Items from a dataset

++++

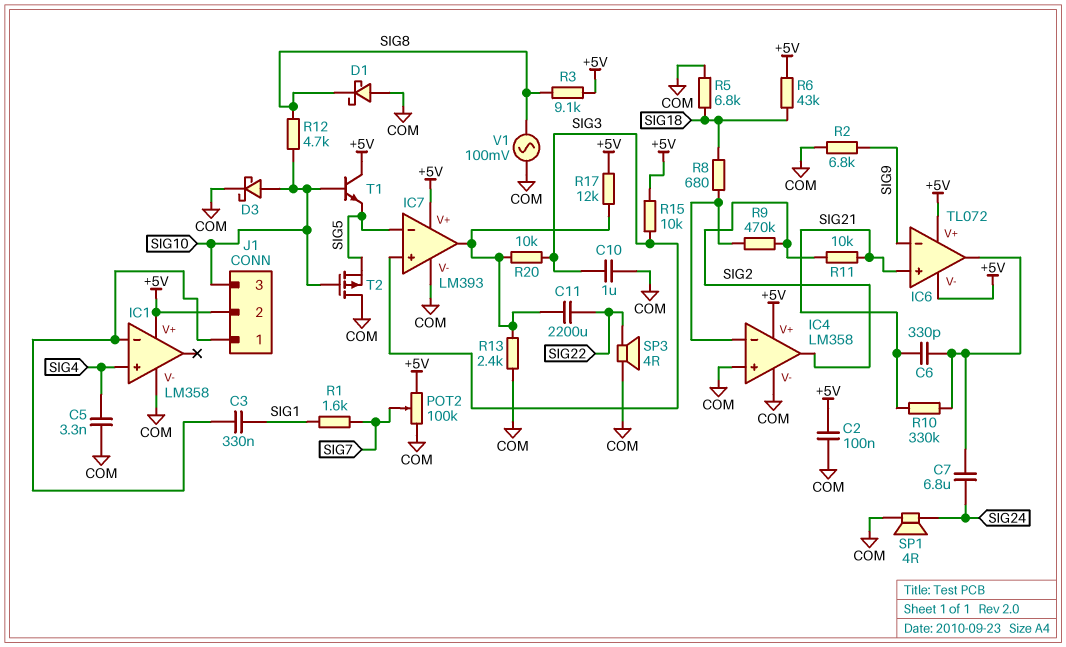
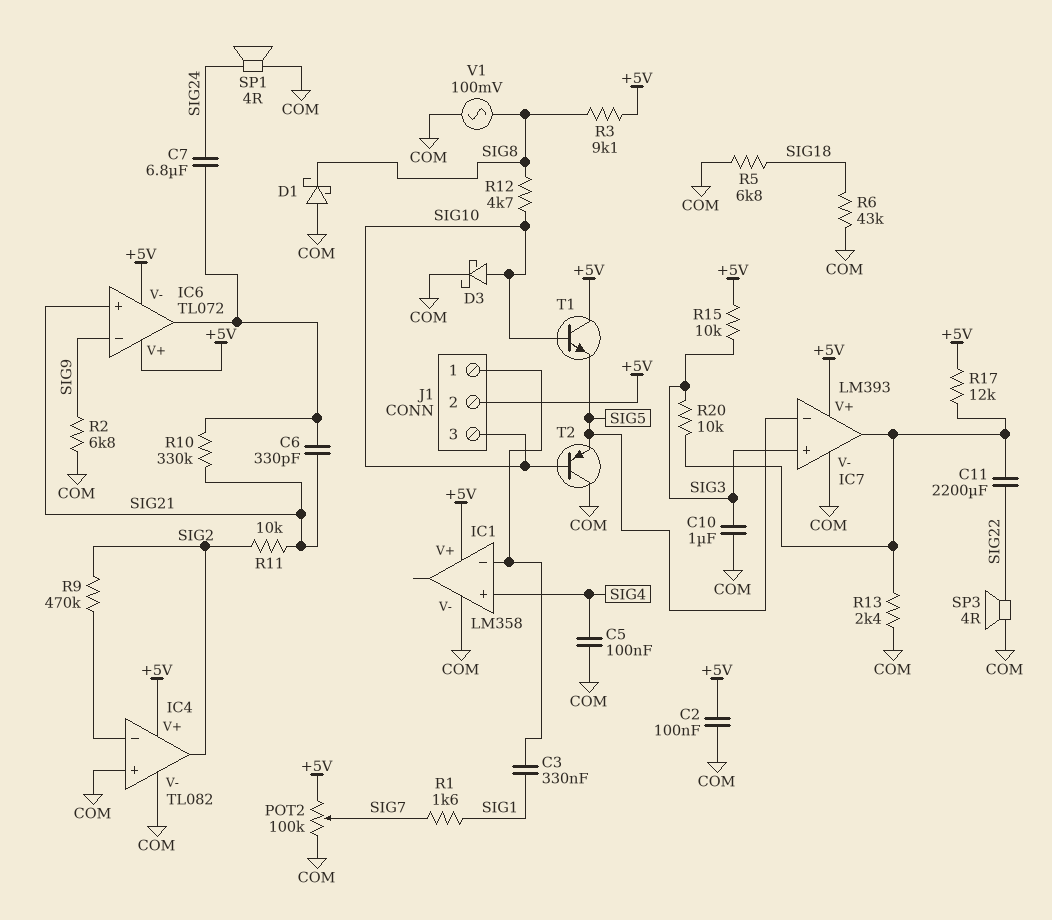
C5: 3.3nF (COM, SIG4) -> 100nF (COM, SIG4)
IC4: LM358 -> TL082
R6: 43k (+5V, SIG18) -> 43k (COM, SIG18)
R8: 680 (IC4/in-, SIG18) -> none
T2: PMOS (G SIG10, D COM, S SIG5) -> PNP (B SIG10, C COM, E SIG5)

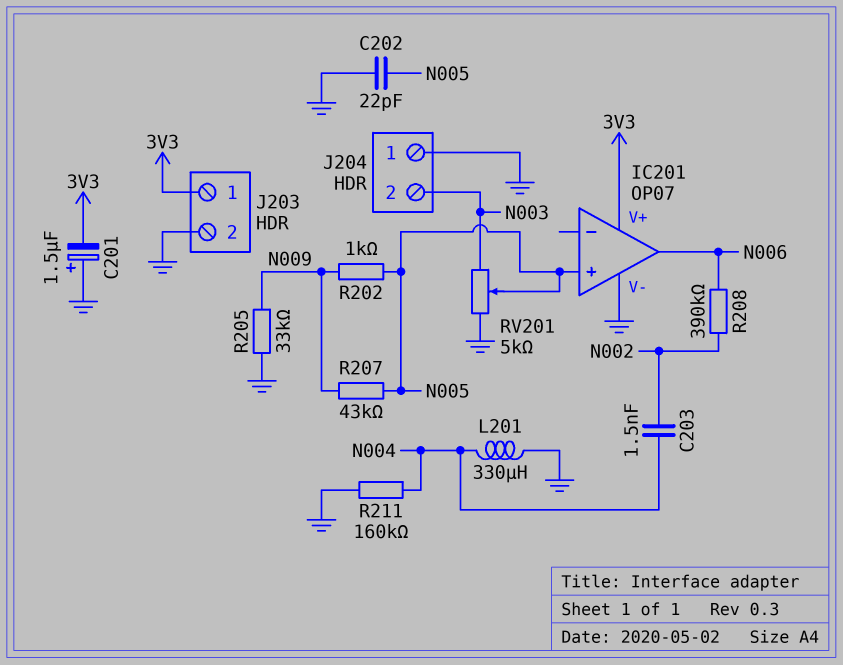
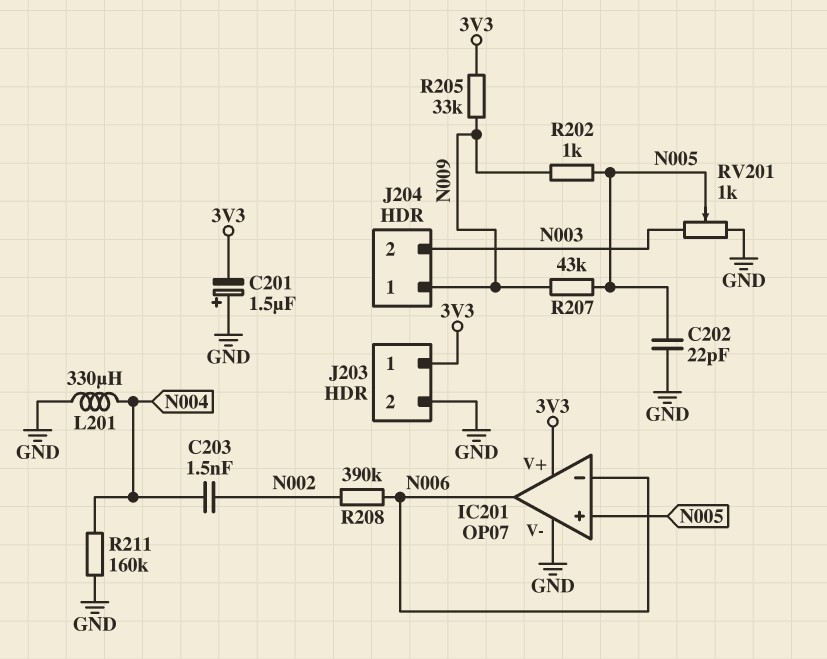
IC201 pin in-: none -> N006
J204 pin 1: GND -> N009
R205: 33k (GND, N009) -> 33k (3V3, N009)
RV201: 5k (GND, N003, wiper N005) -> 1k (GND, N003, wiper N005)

++++

#### YOUR TASK
Filter the records for lines containing the word "none" and copy each one.

#### RESPONSE
R8: 680 (IC4/in-, SIG18) -> none
IC201 pin in-: none -> N006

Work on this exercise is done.